ACTION ITEM =
Among the lines of data below, reproduce only those from the one with "(752,141) to (379,290)" through the one with "camera: 10 degrees right, 10 degrees up", exactly as they stand, both ends included.

** PROVIDED INFORMATION follows **

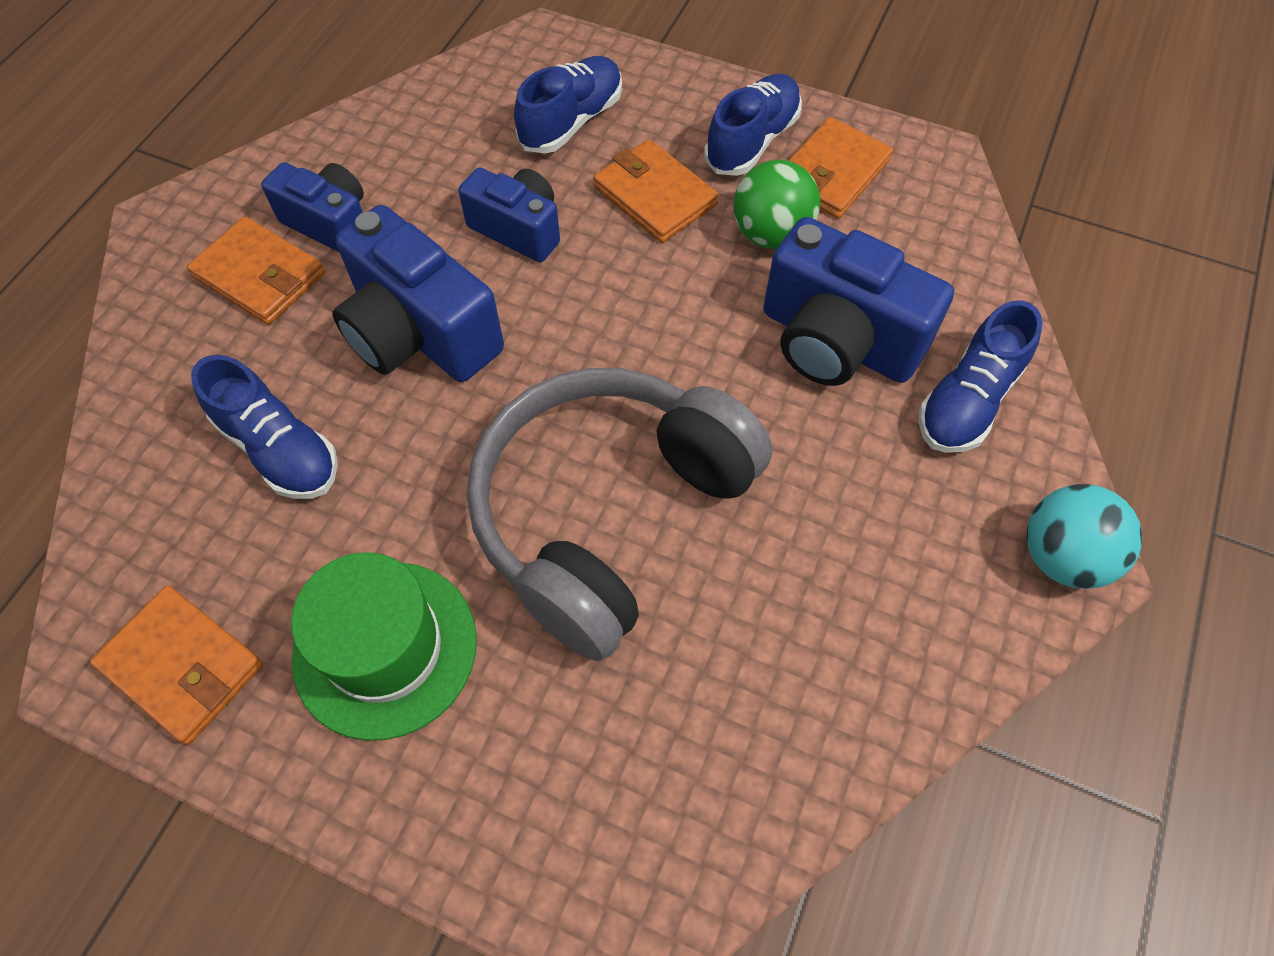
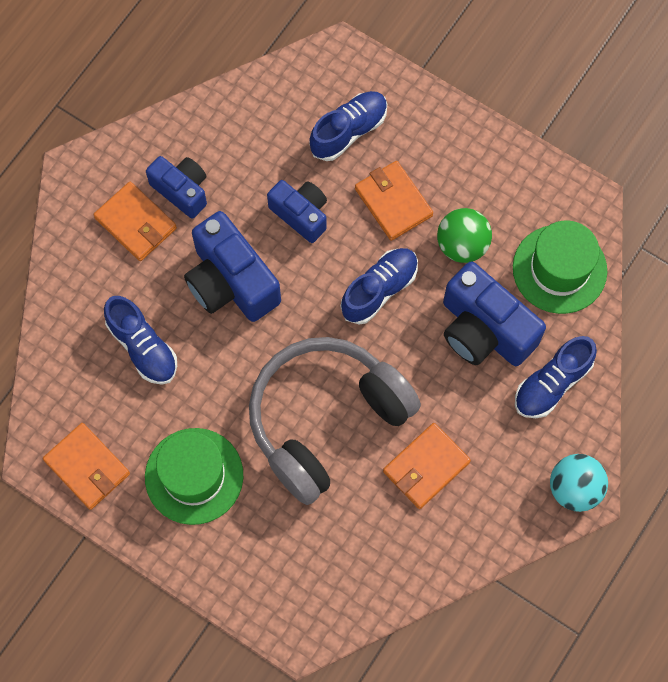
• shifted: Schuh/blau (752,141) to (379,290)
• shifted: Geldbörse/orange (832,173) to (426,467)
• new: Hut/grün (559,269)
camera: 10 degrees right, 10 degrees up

** End of PROVIDED INFORMATION **
** PROVIDED INFORMATION follows **

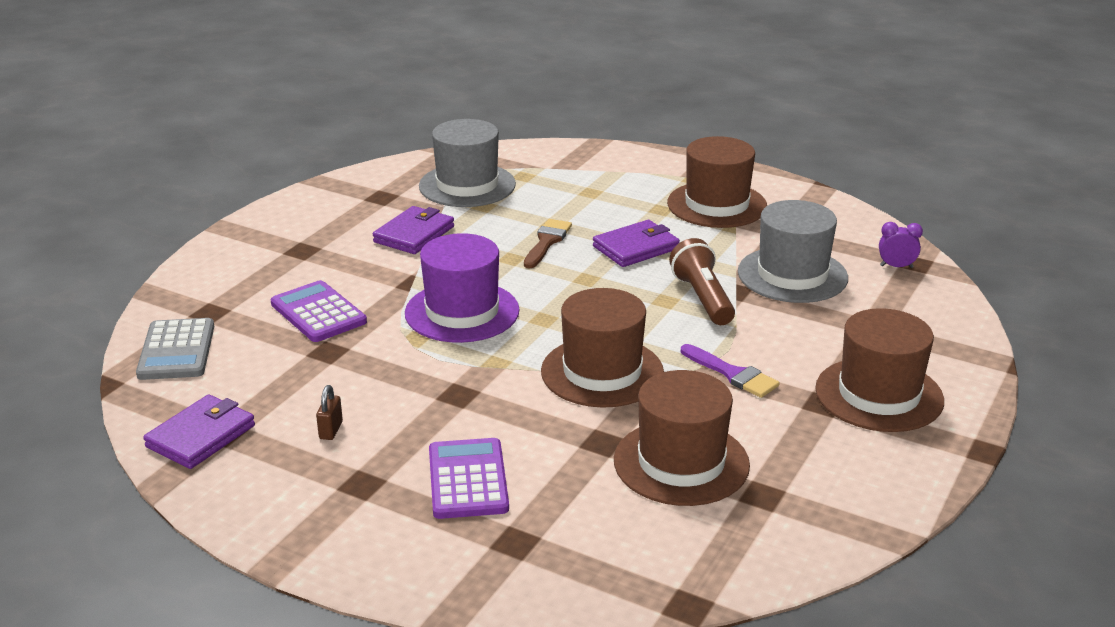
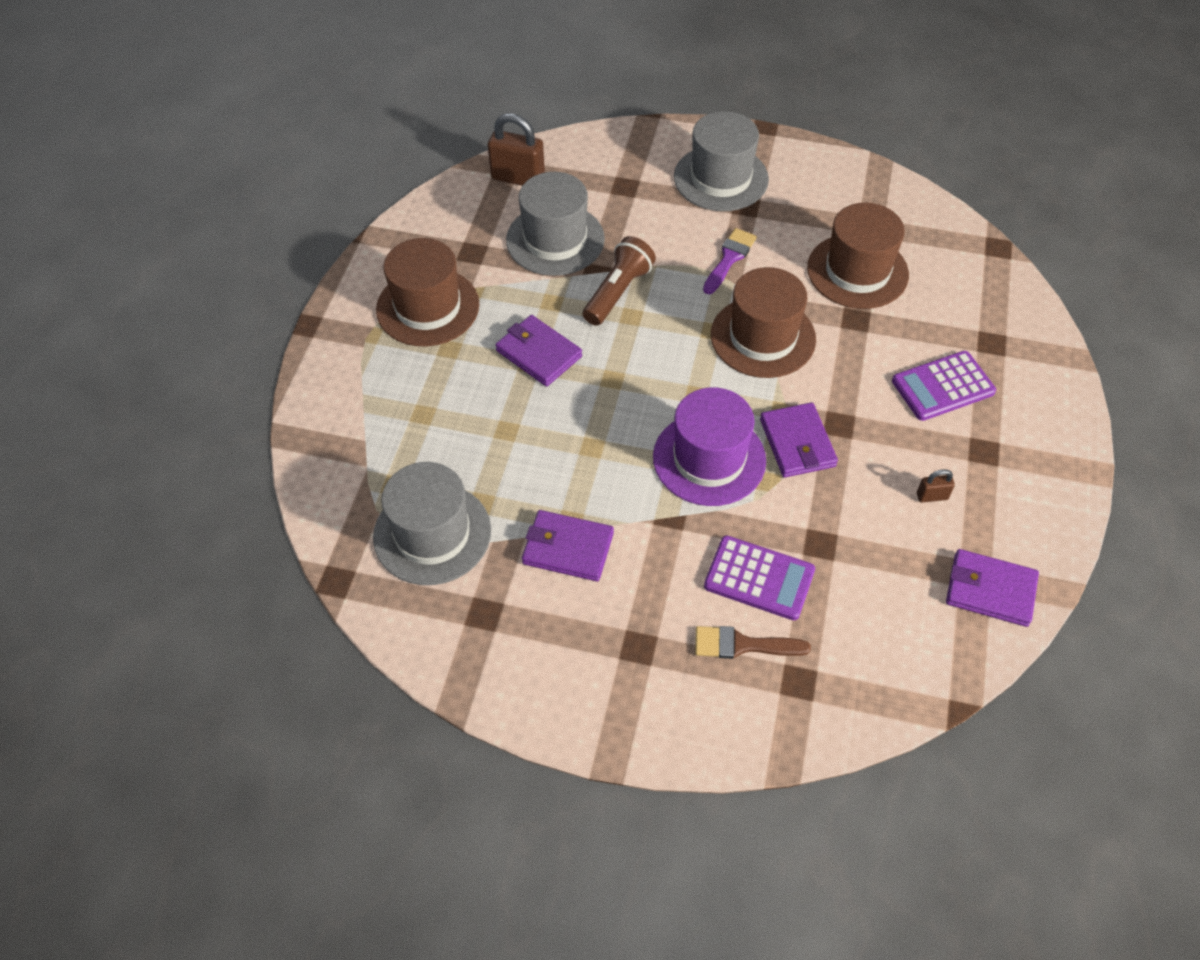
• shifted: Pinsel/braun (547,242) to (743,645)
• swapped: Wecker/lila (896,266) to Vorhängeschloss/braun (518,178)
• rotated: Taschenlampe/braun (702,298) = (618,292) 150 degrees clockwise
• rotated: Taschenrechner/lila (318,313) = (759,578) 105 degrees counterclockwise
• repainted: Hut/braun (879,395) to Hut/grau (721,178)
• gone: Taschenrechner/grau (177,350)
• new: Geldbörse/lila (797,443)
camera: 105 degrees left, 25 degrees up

** End of PROVIDED INFORMATION **

EXERCISE SOLUTION =
• shifted: Schuh/blau (752,141) to (379,290)
• shifted: Geldbörse/orange (832,173) to (426,467)
• new: Hut/grün (559,269)
camera: 10 degrees right, 10 degrees up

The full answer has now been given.